Below are records to give again exactly; omit each image they contain.

Dataset section start

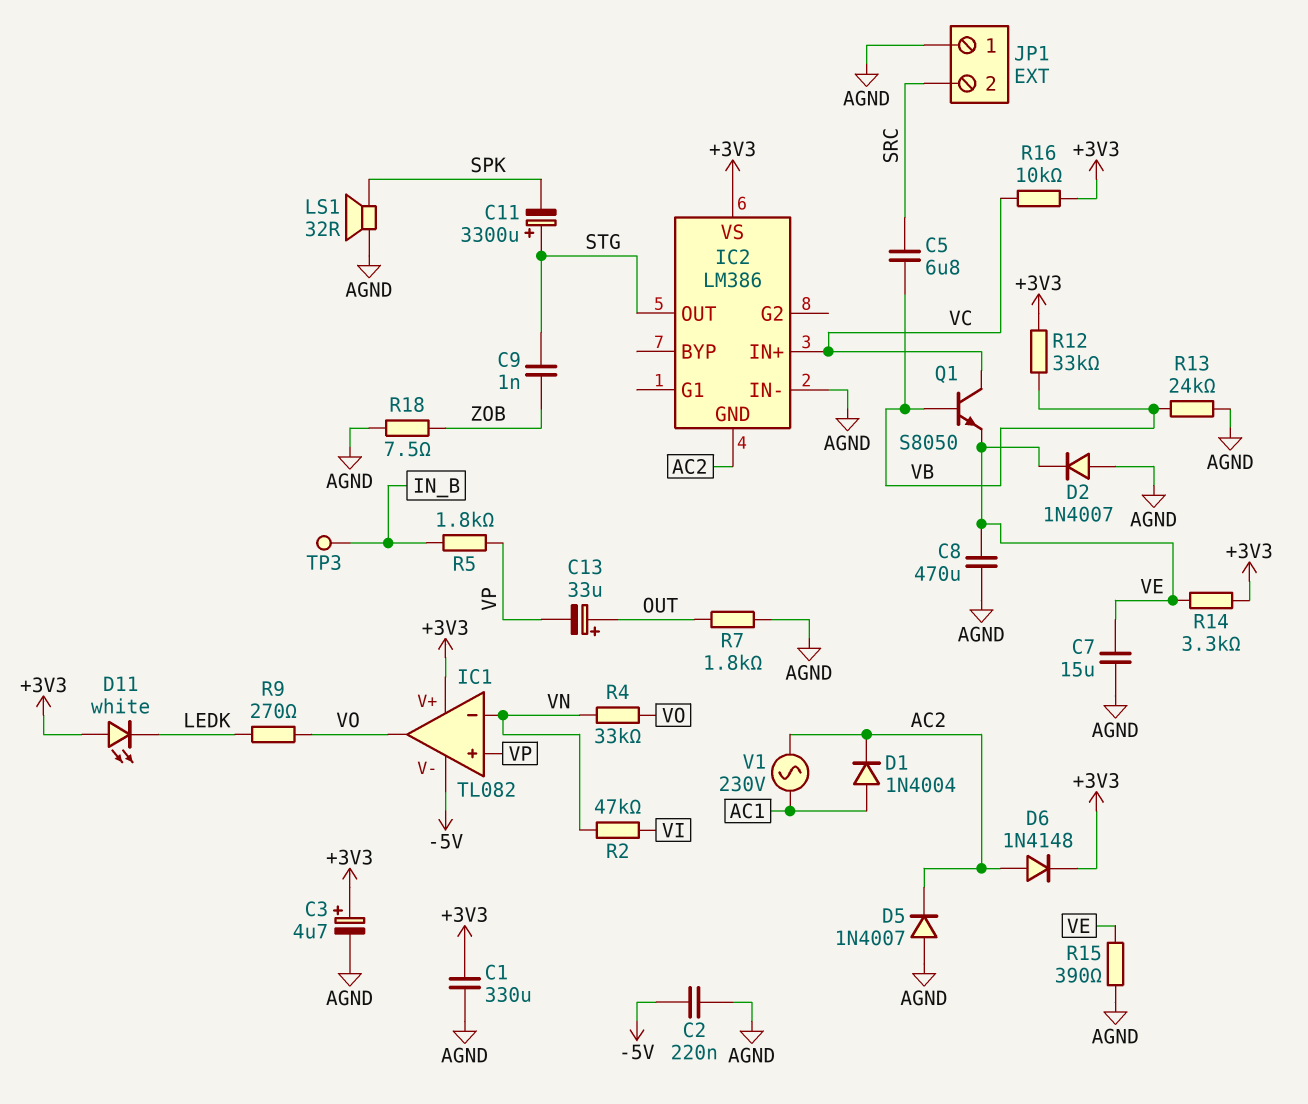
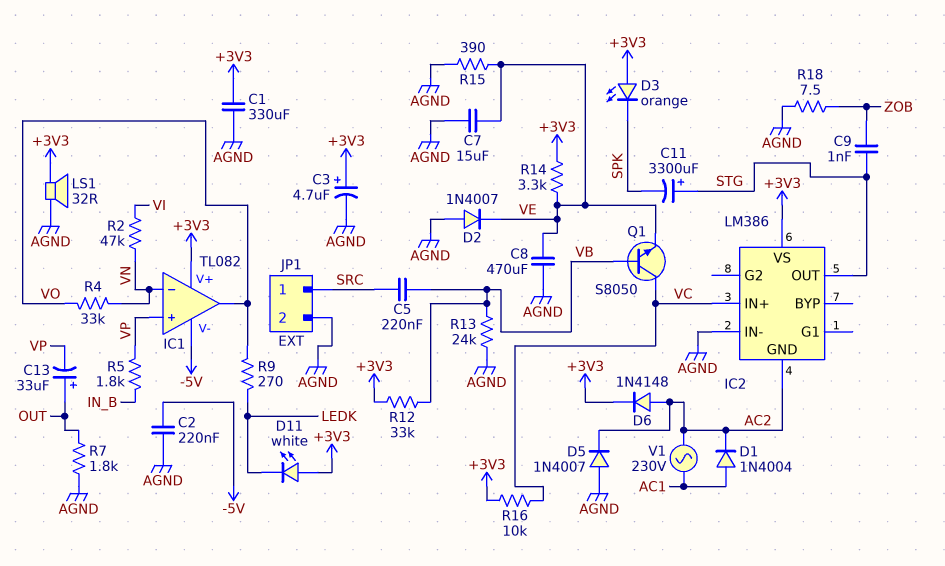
C5: 6.8uF (SRC, VB) -> 220nF (SRC, VB)
D3: none -> LED orange (A +3V3, K SPK)
JP1 pin 1: AGND -> SRC
JP1 pin 2: SRC -> AGND
LS1: speaker 32R (AGND, SPK) -> speaker 32R (+3V3, AGND)
TP3: test point (IN_B) -> none

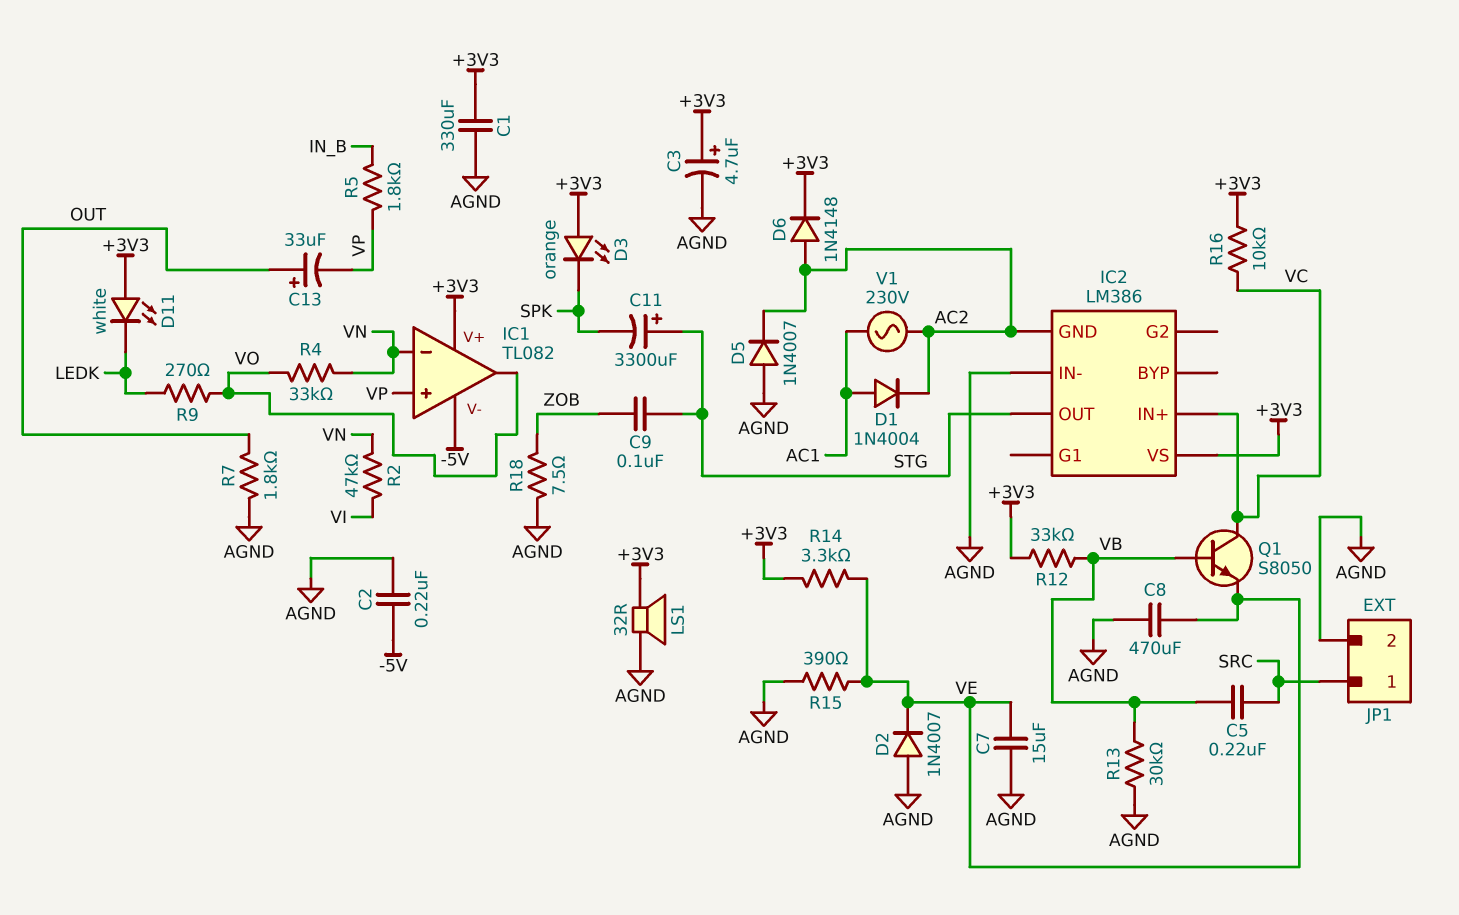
C9: 1nF (STG, ZOB) -> 100nF (STG, ZOB)
R13: 24k (AGND, VB) -> 30k (AGND, VB)

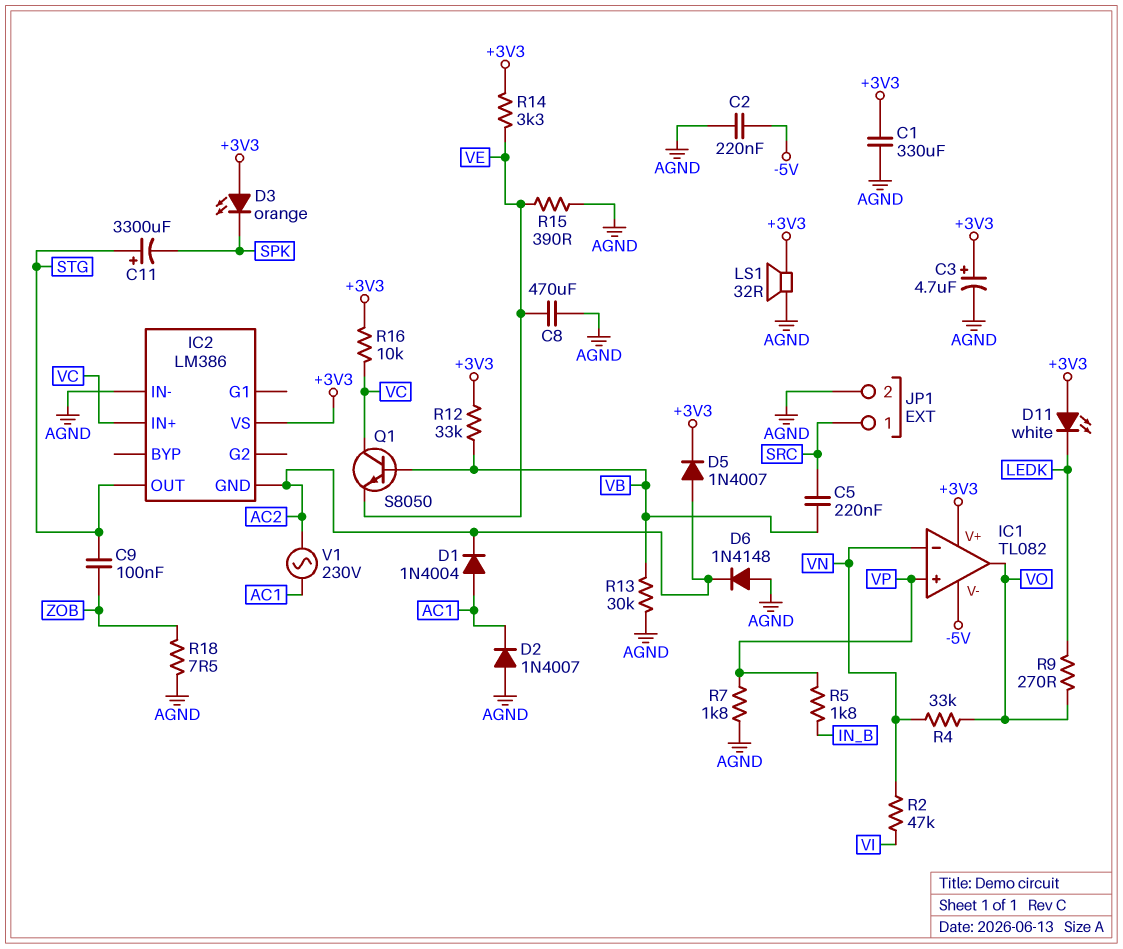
C7: 15uF (AGND, VE) -> none
C13: 33uF (plus OUT, minus VP) -> none
D2: diode 1N4007 (A AGND, K VE) -> diode 1N4007 (A AGND, K AC1)
D5: diode 1N4007 (A AGND, K AC2) -> diode 1N4007 (A AC2, K +3V3)
D6: diode 1N4148 (A AC2, K +3V3) -> diode 1N4148 (A AGND, K AC2)
R7: 1.8k (AGND, OUT) -> 1.8k (AGND, VP)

Dataset section end

• Answer box:
C5: 6.8uF (SRC, VB) -> 220nF (SRC, VB)
D3: none -> LED orange (A +3V3, K SPK)
JP1 pin 1: AGND -> SRC
JP1 pin 2: SRC -> AGND
LS1: speaker 32R (AGND, SPK) -> speaker 32R (+3V3, AGND)
TP3: test point (IN_B) -> none

C9: 1nF (STG, ZOB) -> 100nF (STG, ZOB)
R13: 24k (AGND, VB) -> 30k (AGND, VB)

C7: 15uF (AGND, VE) -> none
C13: 33uF (plus OUT, minus VP) -> none
D2: diode 1N4007 (A AGND, K VE) -> diode 1N4007 (A AGND, K AC1)
D5: diode 1N4007 (A AGND, K AC2) -> diode 1N4007 (A AC2, K +3V3)
D6: diode 1N4148 (A AC2, K +3V3) -> diode 1N4148 (A AGND, K AC2)
R7: 1.8k (AGND, OUT) -> 1.8k (AGND, VP)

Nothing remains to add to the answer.